▶ **How to complete this task**
Would you please restate all of the data exactly?

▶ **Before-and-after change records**
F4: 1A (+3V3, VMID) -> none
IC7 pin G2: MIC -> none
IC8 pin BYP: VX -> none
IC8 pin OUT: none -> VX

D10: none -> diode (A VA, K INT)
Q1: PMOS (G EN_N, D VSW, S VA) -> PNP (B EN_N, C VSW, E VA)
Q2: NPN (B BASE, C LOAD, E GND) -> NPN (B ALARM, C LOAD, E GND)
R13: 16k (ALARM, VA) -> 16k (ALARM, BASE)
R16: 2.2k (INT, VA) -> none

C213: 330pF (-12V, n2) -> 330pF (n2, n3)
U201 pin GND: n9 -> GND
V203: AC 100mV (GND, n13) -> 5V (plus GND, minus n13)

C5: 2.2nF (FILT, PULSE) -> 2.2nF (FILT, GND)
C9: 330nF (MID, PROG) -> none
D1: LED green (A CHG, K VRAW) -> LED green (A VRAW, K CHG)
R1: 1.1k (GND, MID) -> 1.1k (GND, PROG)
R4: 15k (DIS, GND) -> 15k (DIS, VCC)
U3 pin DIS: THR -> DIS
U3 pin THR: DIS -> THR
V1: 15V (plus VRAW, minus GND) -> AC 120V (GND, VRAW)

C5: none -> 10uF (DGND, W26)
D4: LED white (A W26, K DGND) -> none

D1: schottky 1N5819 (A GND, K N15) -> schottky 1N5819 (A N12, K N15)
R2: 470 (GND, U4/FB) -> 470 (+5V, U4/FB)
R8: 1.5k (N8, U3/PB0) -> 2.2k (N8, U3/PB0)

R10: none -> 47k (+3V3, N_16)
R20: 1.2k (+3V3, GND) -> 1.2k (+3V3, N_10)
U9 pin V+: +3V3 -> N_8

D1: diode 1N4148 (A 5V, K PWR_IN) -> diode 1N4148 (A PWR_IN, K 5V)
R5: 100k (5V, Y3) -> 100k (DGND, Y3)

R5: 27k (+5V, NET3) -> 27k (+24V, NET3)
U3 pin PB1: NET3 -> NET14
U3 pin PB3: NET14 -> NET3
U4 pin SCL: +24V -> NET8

▶ **Solved exercise**
F4: 1A (+3V3, VMID) -> none
IC7 pin G2: MIC -> none
IC8 pin BYP: VX -> none
IC8 pin OUT: none -> VX

D10: none -> diode (A VA, K INT)
Q1: PMOS (G EN_N, D VSW, S VA) -> PNP (B EN_N, C VSW, E VA)
Q2: NPN (B BASE, C LOAD, E GND) -> NPN (B ALARM, C LOAD, E GND)
R13: 16k (ALARM, VA) -> 16k (ALARM, BASE)
R16: 2.2k (INT, VA) -> none

C213: 330pF (-12V, n2) -> 330pF (n2, n3)
U201 pin GND: n9 -> GND
V203: AC 100mV (GND, n13) -> 5V (plus GND, minus n13)

C5: 2.2nF (FILT, PULSE) -> 2.2nF (FILT, GND)
C9: 330nF (MID, PROG) -> none
D1: LED green (A CHG, K VRAW) -> LED green (A VRAW, K CHG)
R1: 1.1k (GND, MID) -> 1.1k (GND, PROG)
R4: 15k (DIS, GND) -> 15k (DIS, VCC)
U3 pin DIS: THR -> DIS
U3 pin THR: DIS -> THR
V1: 15V (plus VRAW, minus GND) -> AC 120V (GND, VRAW)

C5: none -> 10uF (DGND, W26)
D4: LED white (A W26, K DGND) -> none

D1: schottky 1N5819 (A GND, K N15) -> schottky 1N5819 (A N12, K N15)
R2: 470 (GND, U4/FB) -> 470 (+5V, U4/FB)
R8: 1.5k (N8, U3/PB0) -> 2.2k (N8, U3/PB0)

R10: none -> 47k (+3V3, N_16)
R20: 1.2k (+3V3, GND) -> 1.2k (+3V3, N_10)
U9 pin V+: +3V3 -> N_8

D1: diode 1N4148 (A 5V, K PWR_IN) -> diode 1N4148 (A PWR_IN, K 5V)
R5: 100k (5V, Y3) -> 100k (DGND, Y3)

R5: 27k (+5V, NET3) -> 27k (+24V, NET3)
U3 pin PB1: NET3 -> NET14
U3 pin PB3: NET14 -> NET3
U4 pin SCL: +24V -> NET8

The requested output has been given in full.